- Problem:
Would you please write out each of the entries below exactly, omitting pictures?

#####

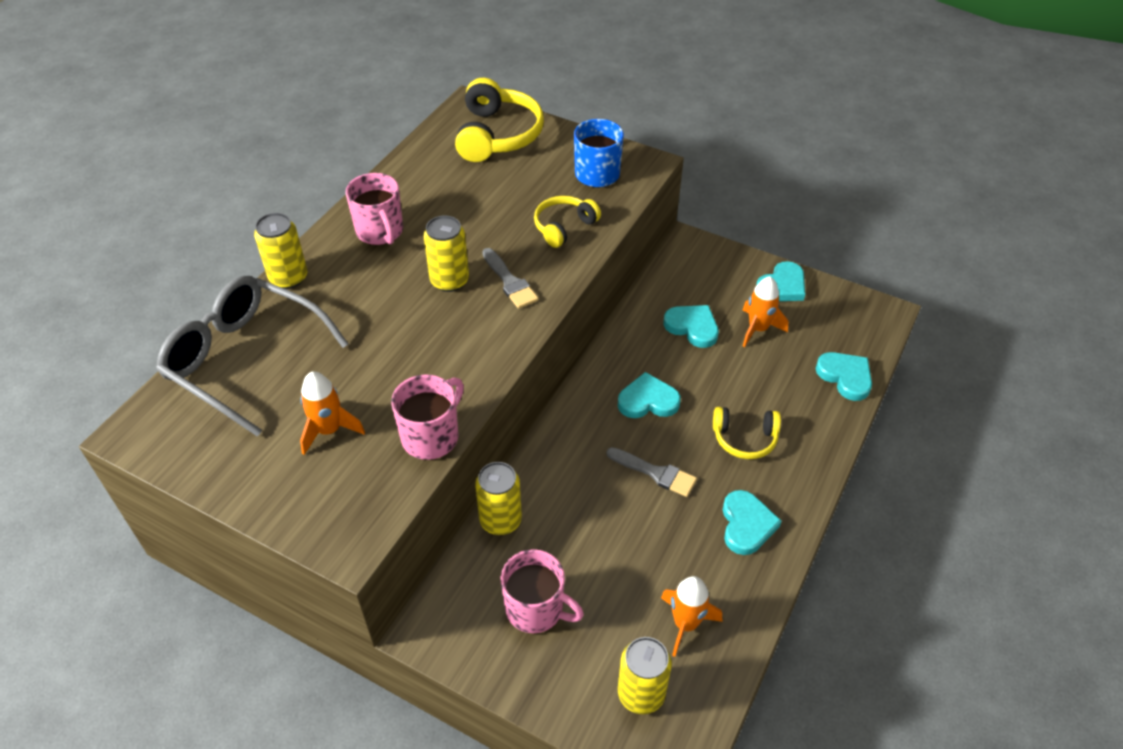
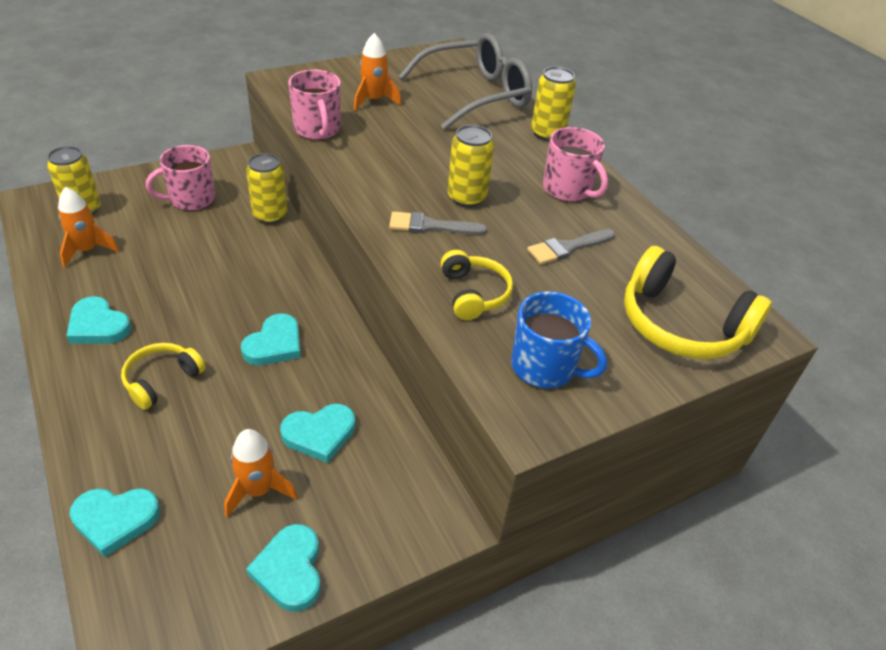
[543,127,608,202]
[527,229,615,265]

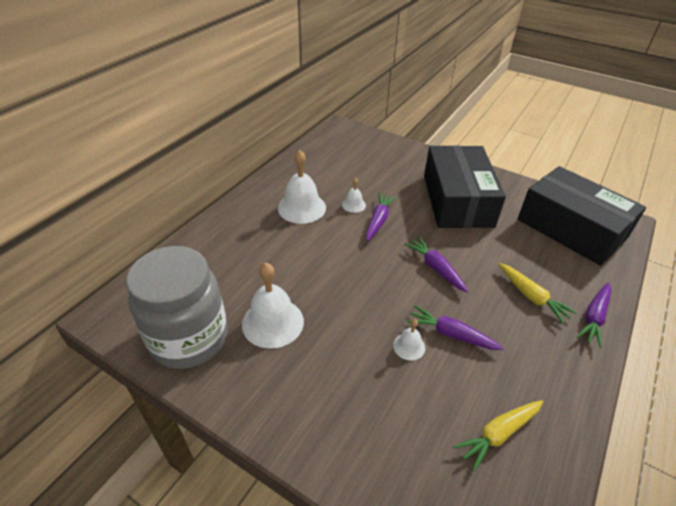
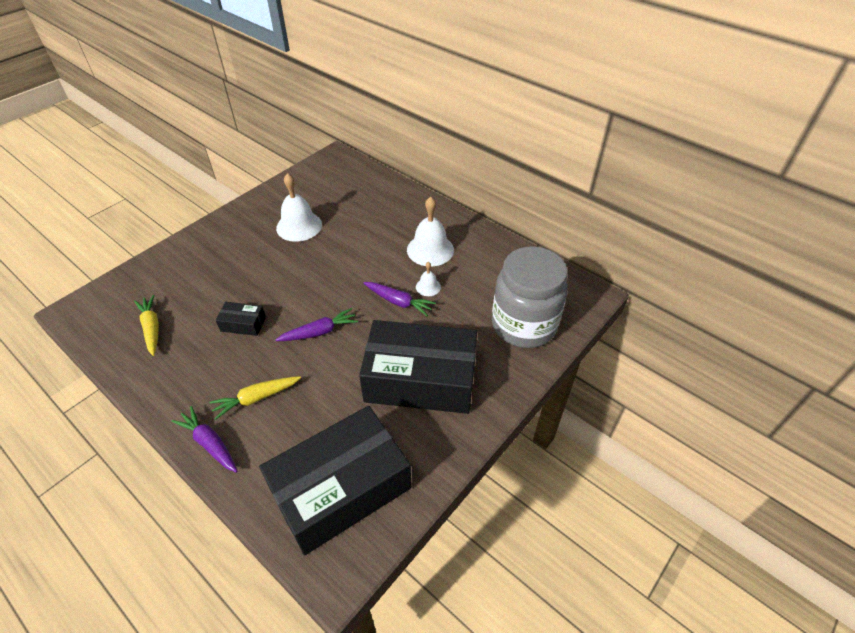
[492,246,568,348]
[393,319,425,360] (first image)
[216,302,266,336]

#####

- Answer space:
[543,127,608,202]
[527,229,615,265]

[492,246,568,348]
[393,319,425,360] (first image)
[216,302,266,336]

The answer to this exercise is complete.